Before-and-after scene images
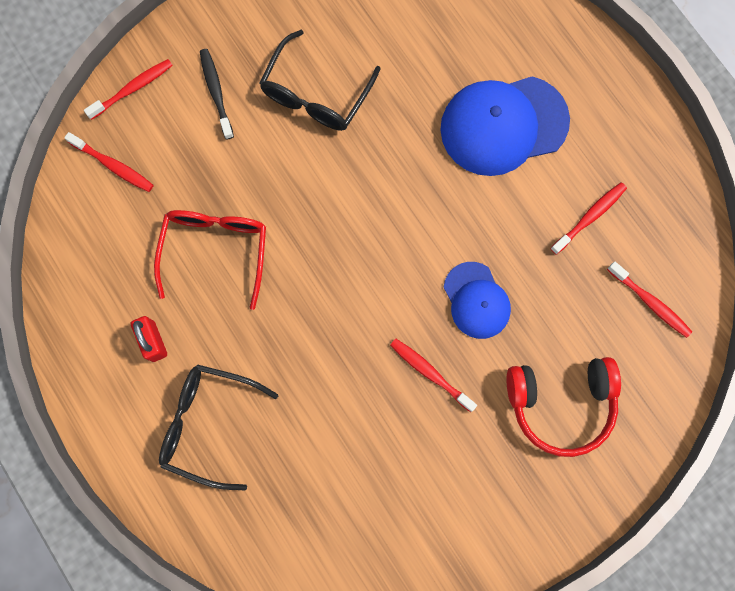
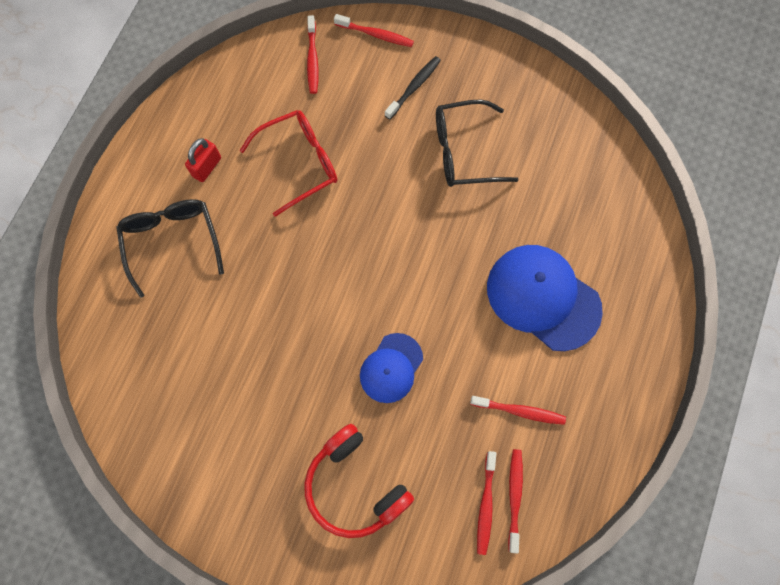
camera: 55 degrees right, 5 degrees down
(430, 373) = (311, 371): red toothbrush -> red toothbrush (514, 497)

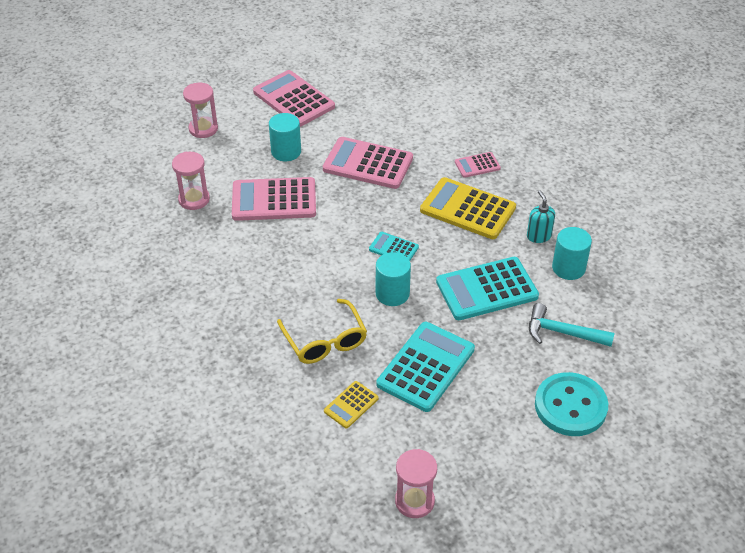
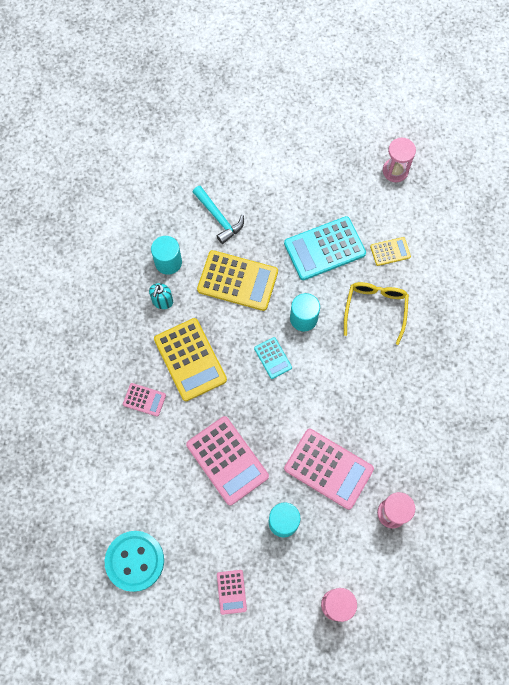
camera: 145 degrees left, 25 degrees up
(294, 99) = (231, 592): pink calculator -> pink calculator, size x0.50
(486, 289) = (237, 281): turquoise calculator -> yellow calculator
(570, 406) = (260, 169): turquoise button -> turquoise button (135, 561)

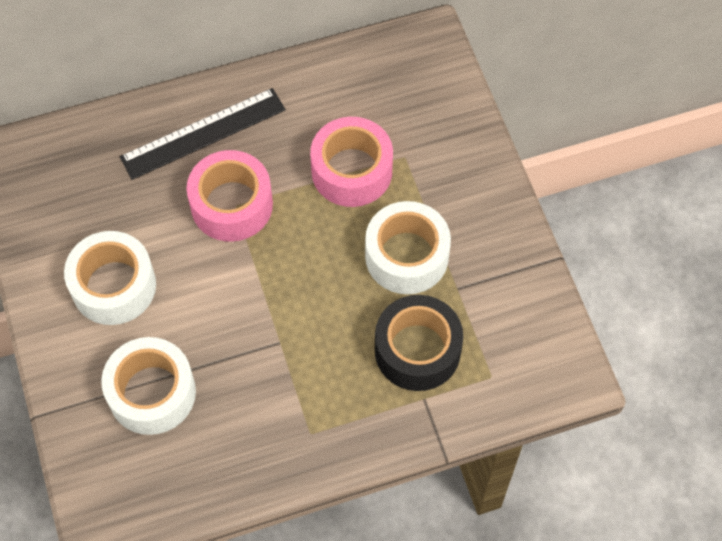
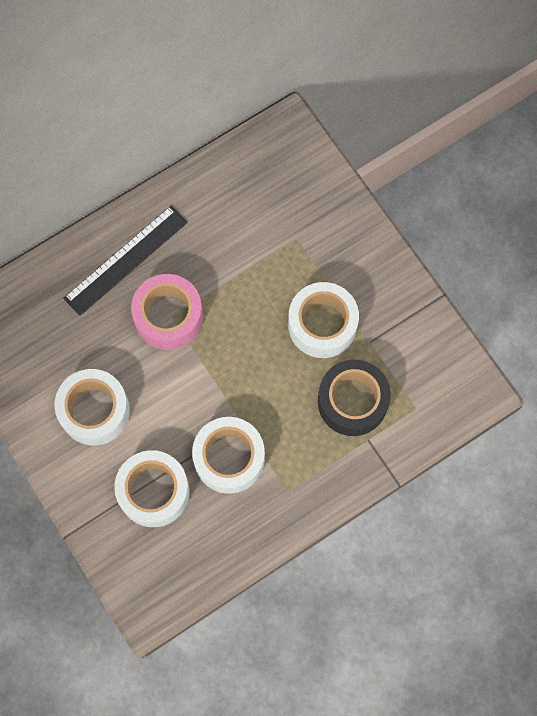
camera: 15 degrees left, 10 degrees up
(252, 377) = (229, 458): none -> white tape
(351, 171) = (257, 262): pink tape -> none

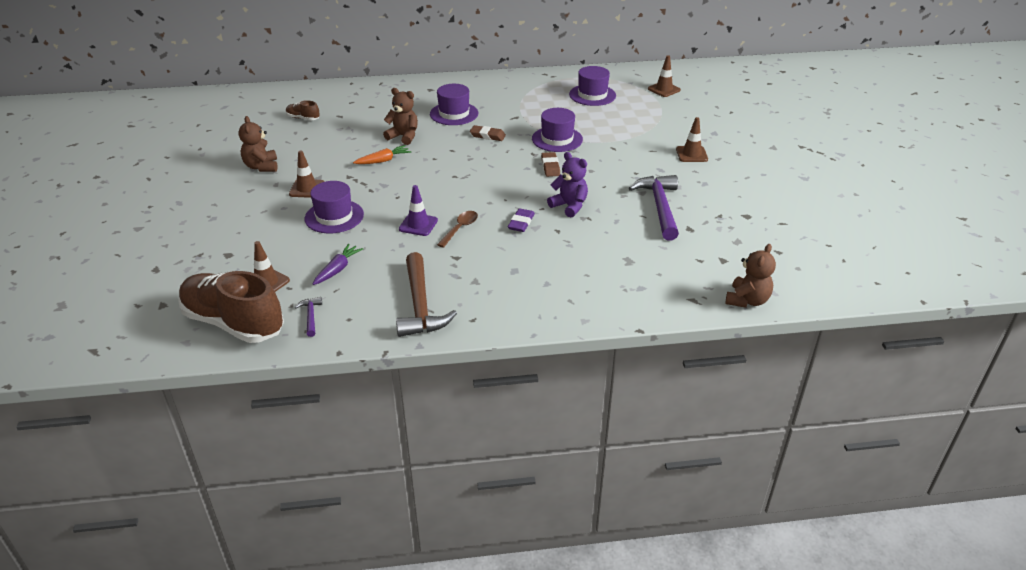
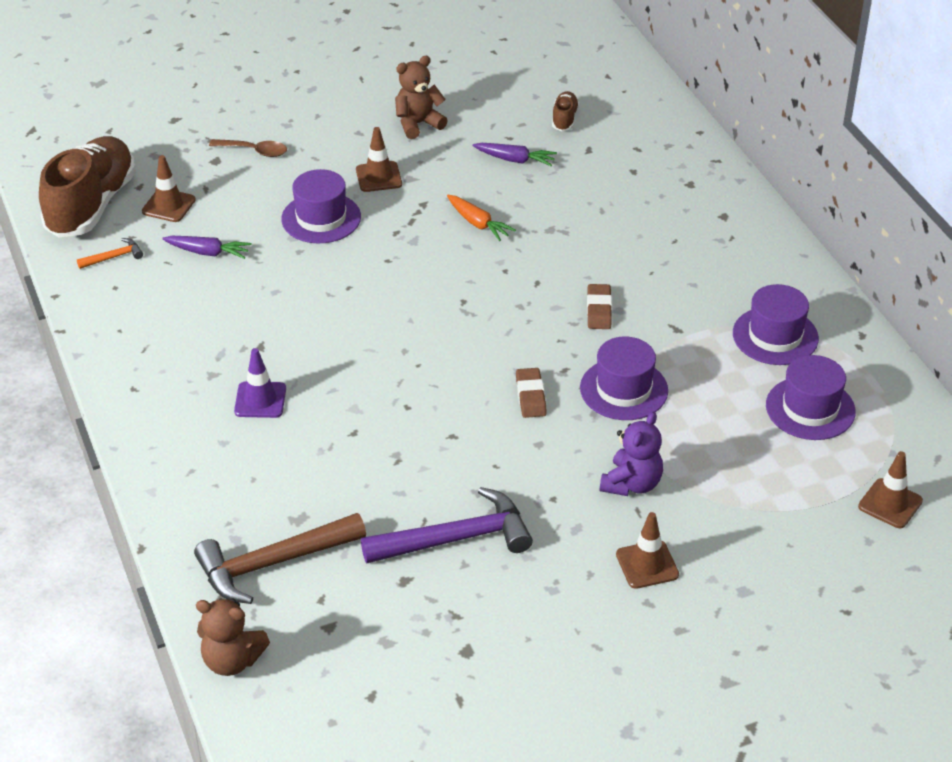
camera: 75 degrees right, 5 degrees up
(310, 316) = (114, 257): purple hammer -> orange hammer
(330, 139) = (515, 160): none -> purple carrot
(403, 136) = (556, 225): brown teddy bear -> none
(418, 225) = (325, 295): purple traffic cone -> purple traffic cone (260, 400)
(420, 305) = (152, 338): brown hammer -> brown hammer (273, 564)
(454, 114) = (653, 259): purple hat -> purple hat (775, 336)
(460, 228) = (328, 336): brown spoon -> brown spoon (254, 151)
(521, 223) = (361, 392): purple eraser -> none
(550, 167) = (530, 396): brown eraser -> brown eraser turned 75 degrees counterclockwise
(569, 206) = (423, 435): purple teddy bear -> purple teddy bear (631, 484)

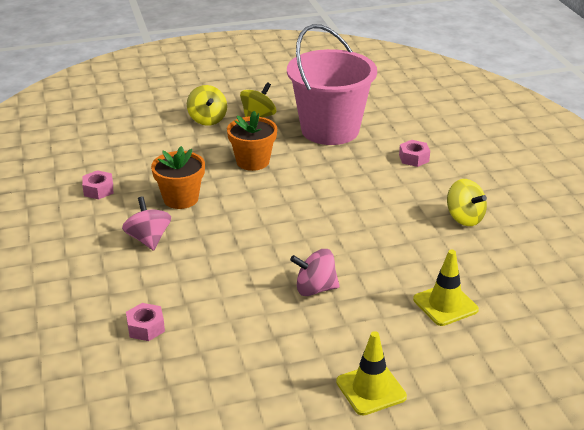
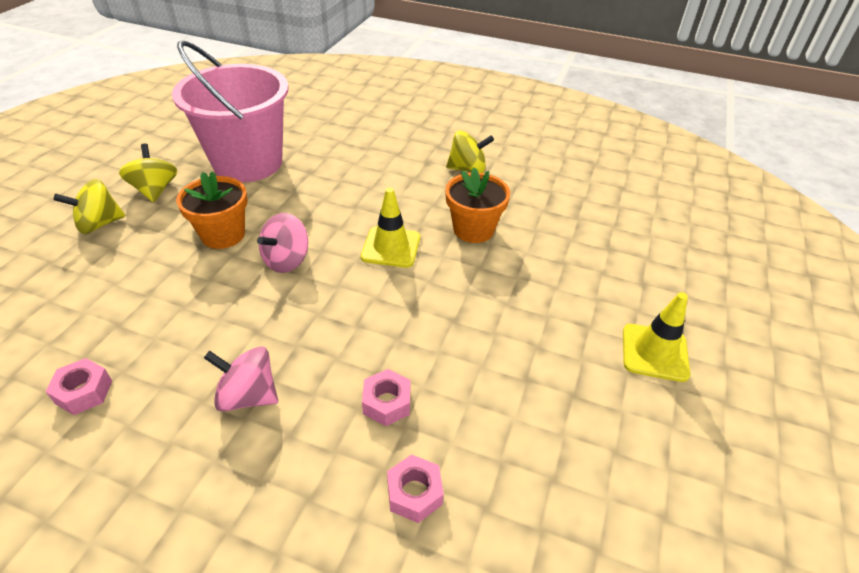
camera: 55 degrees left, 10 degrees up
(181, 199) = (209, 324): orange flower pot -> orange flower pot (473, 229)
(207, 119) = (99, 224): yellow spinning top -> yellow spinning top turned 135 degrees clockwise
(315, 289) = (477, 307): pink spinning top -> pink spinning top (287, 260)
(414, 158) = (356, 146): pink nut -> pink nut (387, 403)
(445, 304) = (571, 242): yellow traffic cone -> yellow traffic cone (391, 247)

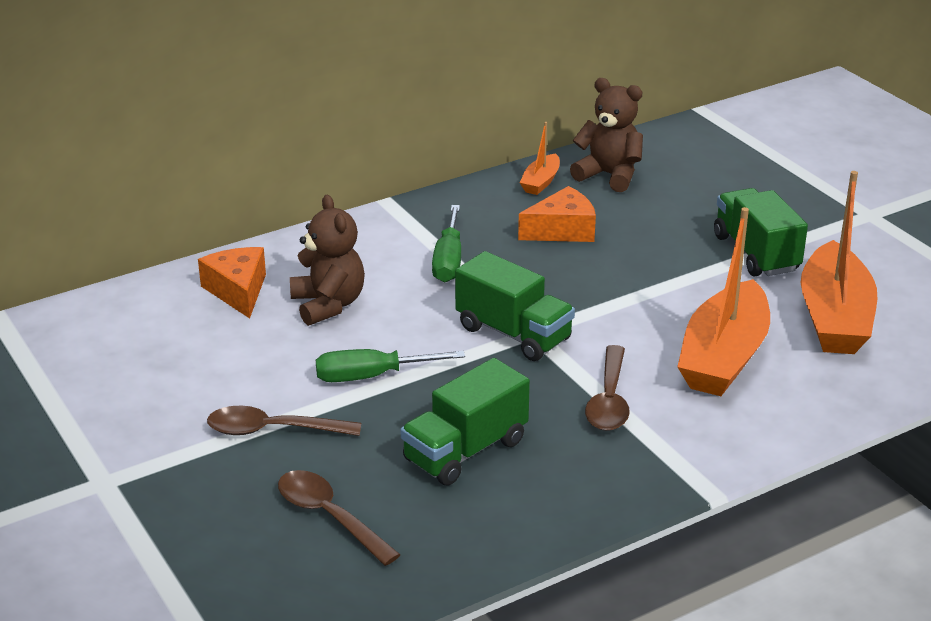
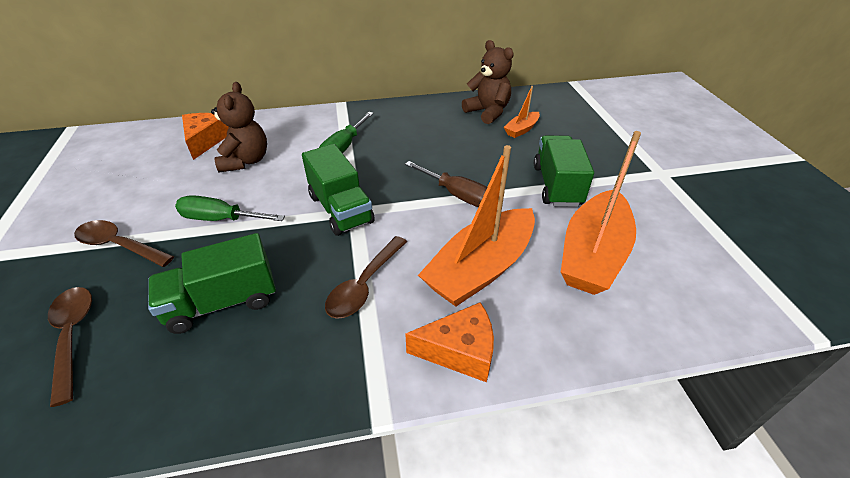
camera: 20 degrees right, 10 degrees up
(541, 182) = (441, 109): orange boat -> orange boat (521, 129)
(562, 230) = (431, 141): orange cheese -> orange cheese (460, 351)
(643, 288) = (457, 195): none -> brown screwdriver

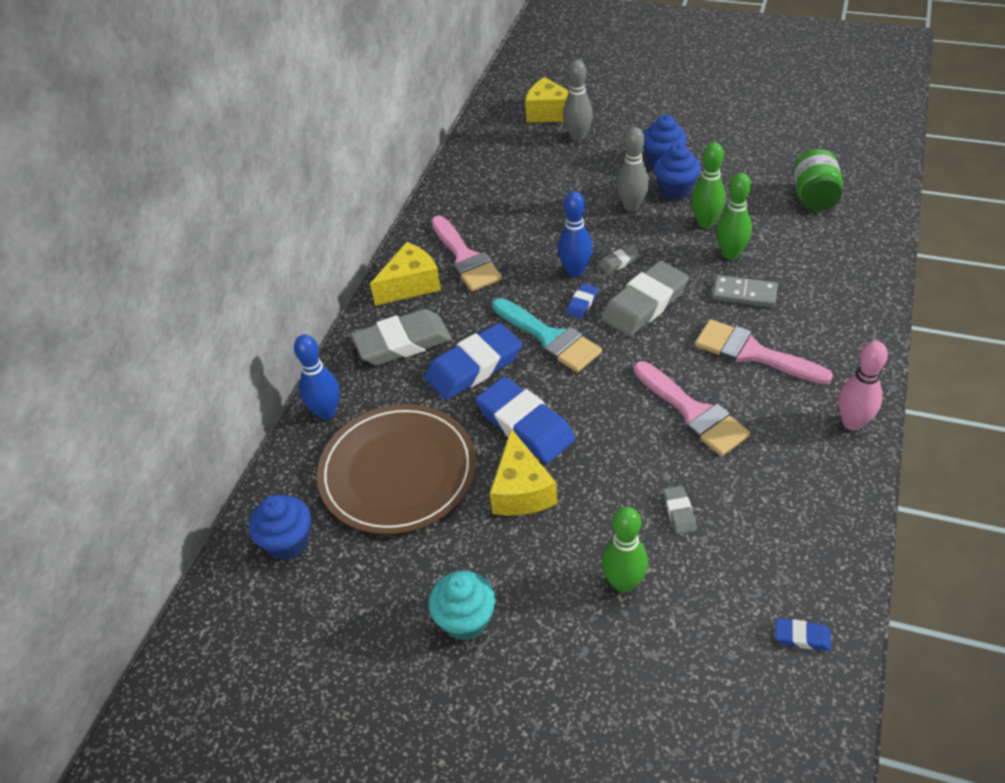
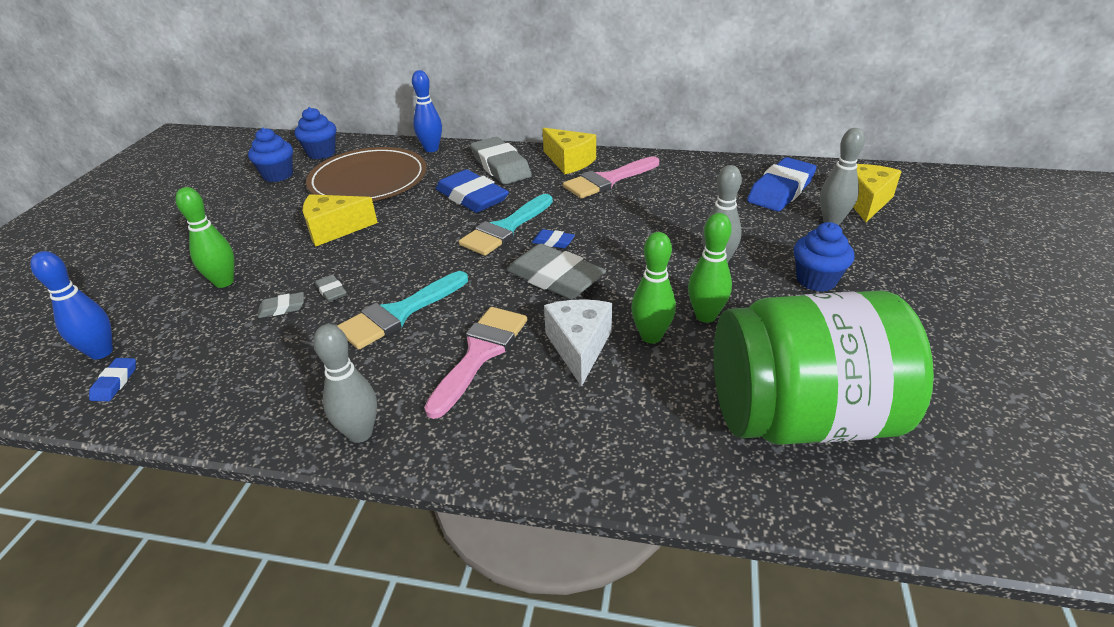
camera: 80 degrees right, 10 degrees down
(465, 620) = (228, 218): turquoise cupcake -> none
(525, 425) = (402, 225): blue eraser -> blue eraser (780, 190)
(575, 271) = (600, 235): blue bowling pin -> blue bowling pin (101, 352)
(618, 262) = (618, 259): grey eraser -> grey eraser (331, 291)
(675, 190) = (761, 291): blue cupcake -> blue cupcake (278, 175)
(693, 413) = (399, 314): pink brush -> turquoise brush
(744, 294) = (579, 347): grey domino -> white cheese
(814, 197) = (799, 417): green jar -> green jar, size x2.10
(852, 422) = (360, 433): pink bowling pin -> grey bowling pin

* _WHAT THE TASK REQUIRES_: Leave the pictures out. Extract exactly the lines running from the one with "(207, 119) = (99, 224): yellow" through the last entry, both ends included.

* _RESULT OF THIS EXERCISE_:
(207, 119) = (99, 224): yellow spinning top -> yellow spinning top turned 135 degrees clockwise
(315, 289) = (477, 307): pink spinning top -> pink spinning top (287, 260)
(414, 158) = (356, 146): pink nut -> pink nut (387, 403)
(445, 304) = (571, 242): yellow traffic cone -> yellow traffic cone (391, 247)

camera: 20 degrees right, 10 degrees up
(541, 182) = (441, 109): orange boat -> orange boat (521, 129)
(562, 230) = (431, 141): orange cheese -> orange cheese (460, 351)
(643, 288) = (457, 195): none -> brown screwdriver

camera: 80 degrees right, 10 degrees down
(465, 620) = (228, 218): turquoise cupcake -> none
(525, 425) = (402, 225): blue eraser -> blue eraser (780, 190)
(575, 271) = (600, 235): blue bowling pin -> blue bowling pin (101, 352)
(618, 262) = (618, 259): grey eraser -> grey eraser (331, 291)
(675, 190) = (761, 291): blue cupcake -> blue cupcake (278, 175)
(693, 413) = (399, 314): pink brush -> turquoise brush
(744, 294) = (579, 347): grey domino -> white cheese
(814, 197) = (799, 417): green jar -> green jar, size x2.10
(852, 422) = (360, 433): pink bowling pin -> grey bowling pin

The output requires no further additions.